(Image sets with object changes)
━━━━━━━━
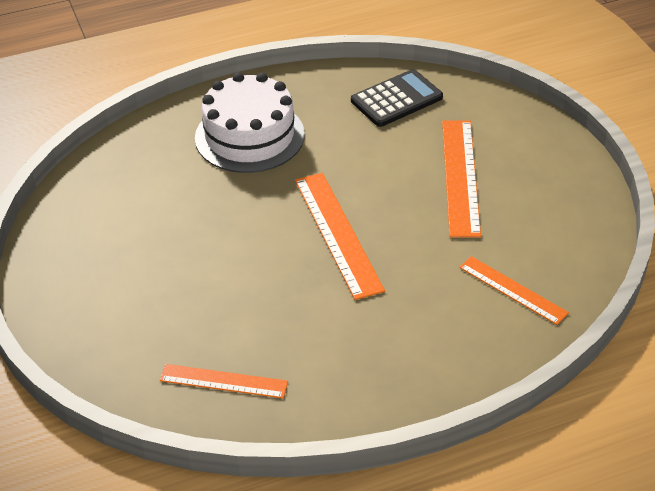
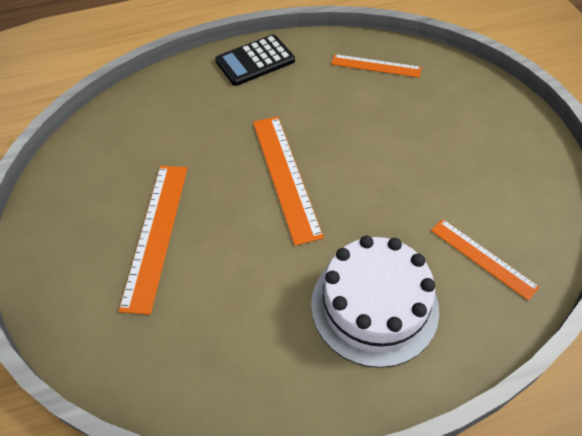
camera: 175 degrees left, 10 degrees up
black calculator [351,69,443,127] -> black calculator moved to [215,35,295,86]
orange ruler [459,256,569,325] -> orange ruler moved to [431,219,540,301]

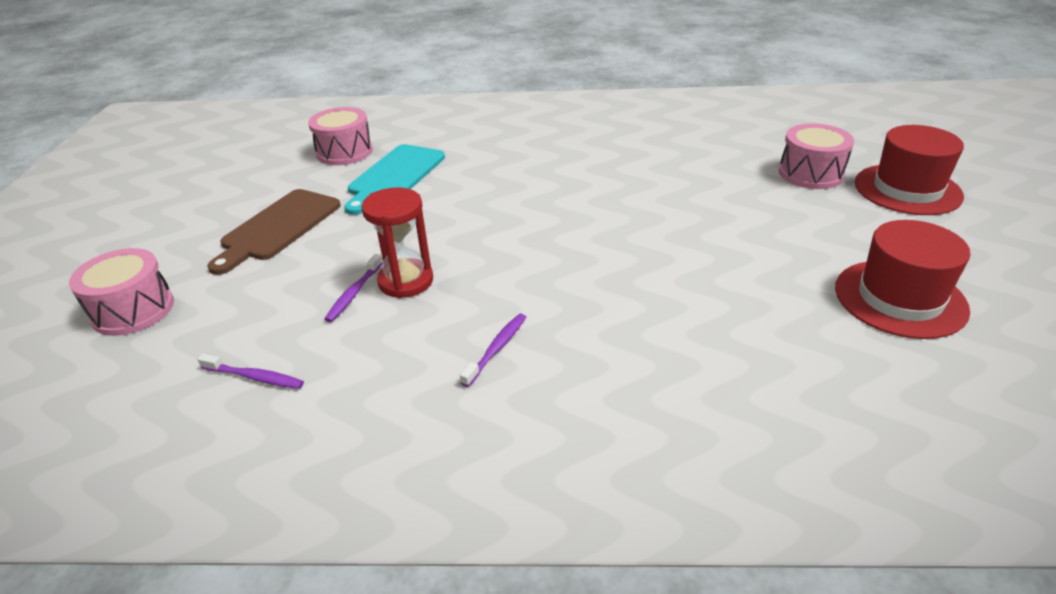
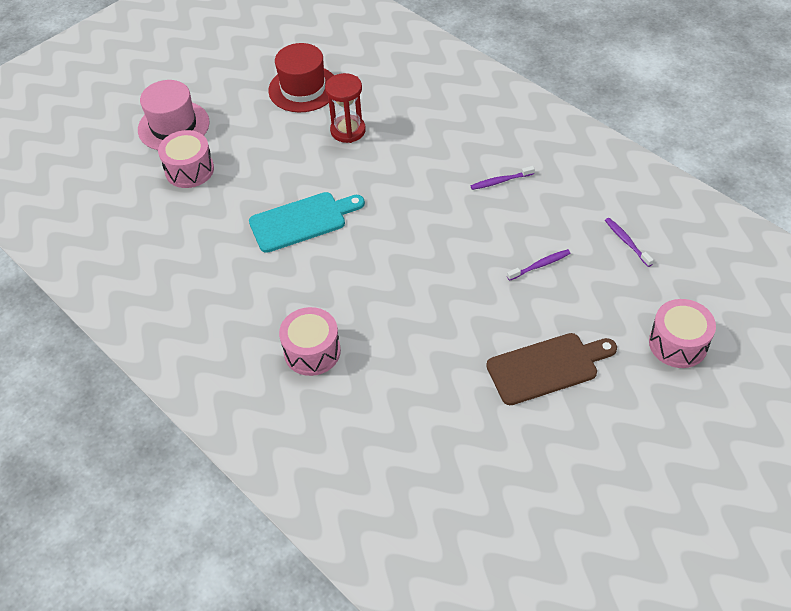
camera: 135 degrees left, 15 degrees up
pink drum [308,107,373,165] -> pink drum moved to [279,307,341,376]
turquoise cutting board [344,144,445,215] -> turquoise cutting board moved to [249,192,365,253]
red hourglass [361,187,433,298] -> red hourglass moved to [325,73,366,143]
red hat [855,125,964,215] -> pink hat [138,80,209,150]

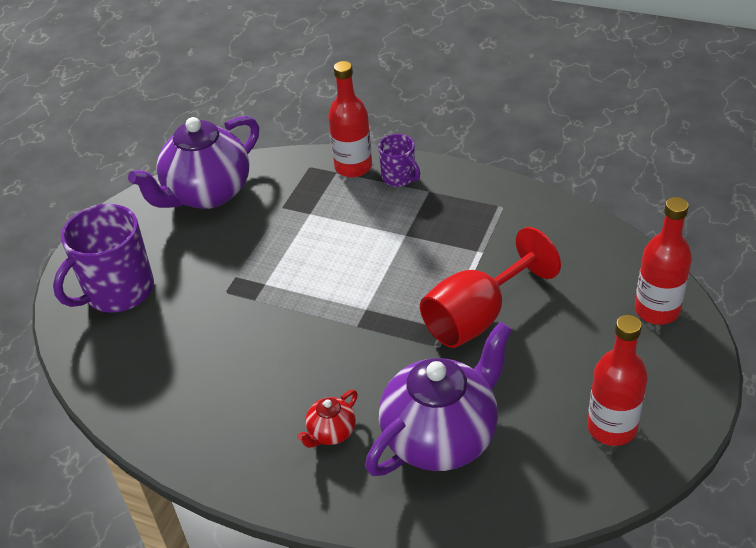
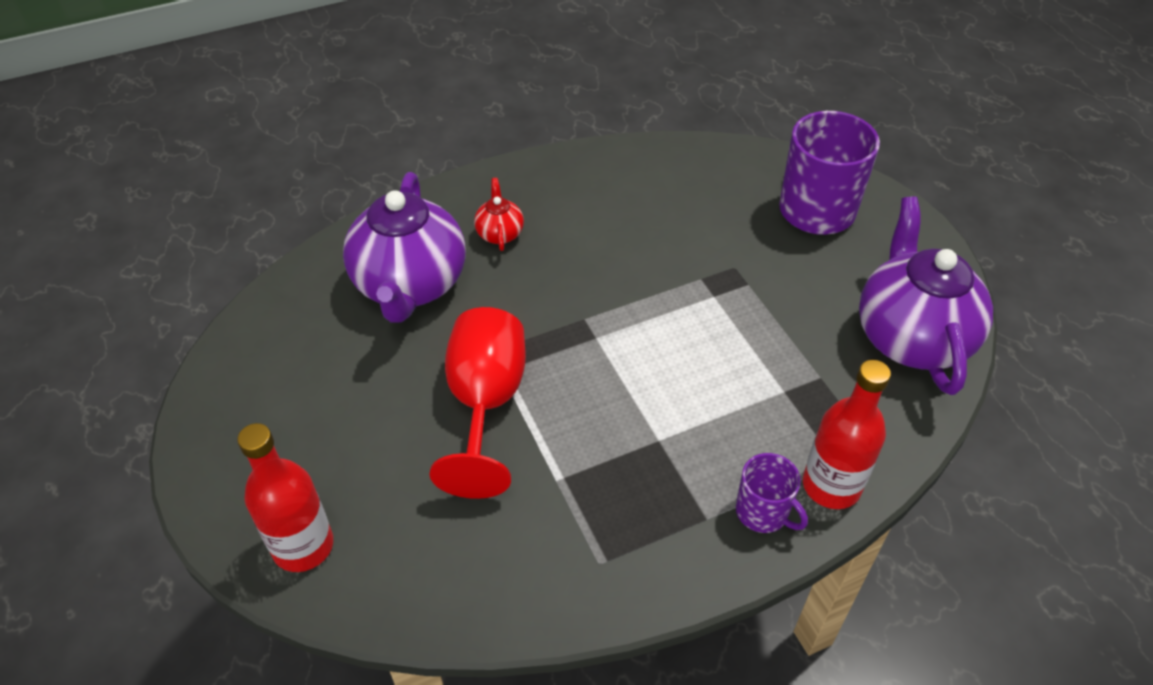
camera: 130 degrees right, 5 degrees up
purple mug [378,134,420,187] -> purple mug turned 135 degrees counterclockwise [736,453,808,533]
red bottle [587,315,648,446] -> none

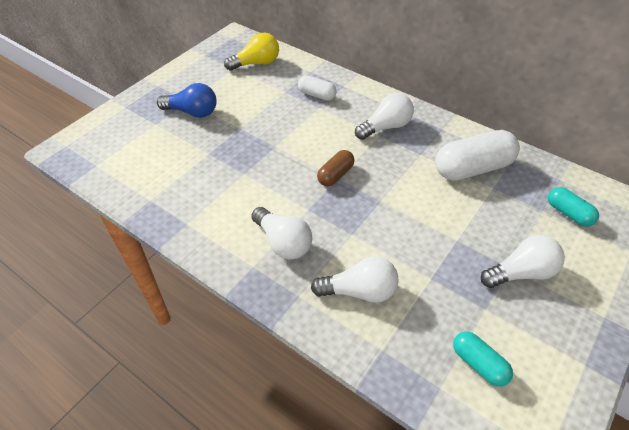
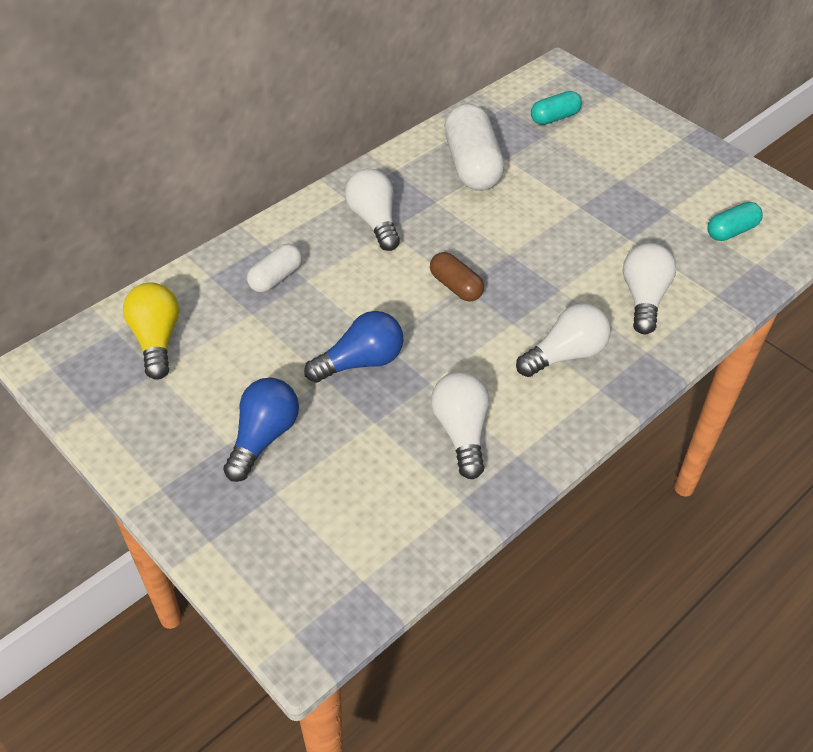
camera: 80 degrees left, 0 degrees up
white light bulb [481,235,565,288] -> white light bulb moved to [431,372,489,479]
none -> blue light bulb [304,311,404,383]

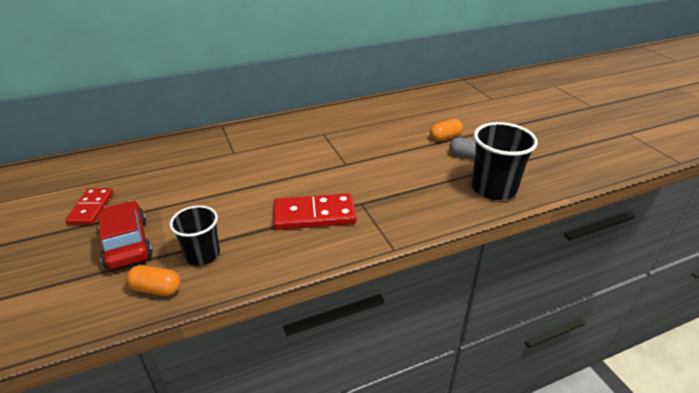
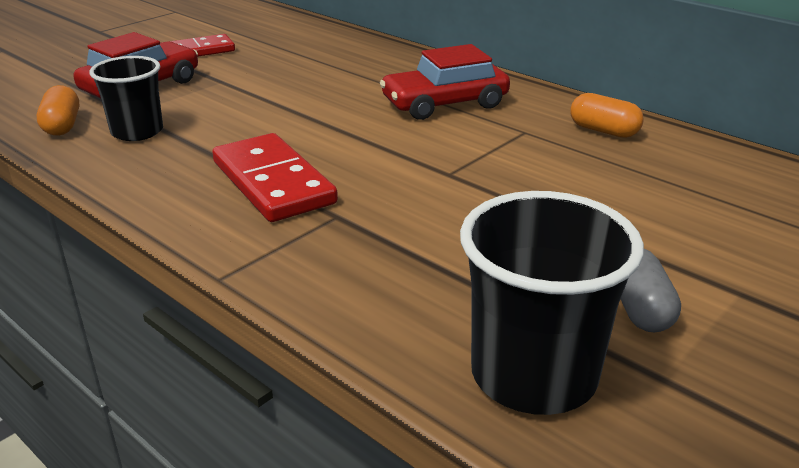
camera: 65 degrees right, 5 degrees down
orange capsule [430,119,463,141] -> orange capsule moved to [570,93,644,138]
none -> red car [380,44,510,120]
━━━━━━━━
• [Exercise requirements] Print exactly the lines above from the one with "camera: 135 degrees left, 15 degrees up" to the one with "red hourglass [361,187,433,298]", including both.

• [Exercise result]
camera: 135 degrees left, 15 degrees up
pink drum [308,107,373,165] -> pink drum moved to [279,307,341,376]
turquoise cutting board [344,144,445,215] -> turquoise cutting board moved to [249,192,365,253]
red hourglass [361,187,433,298] -> red hourglass moved to [325,73,366,143]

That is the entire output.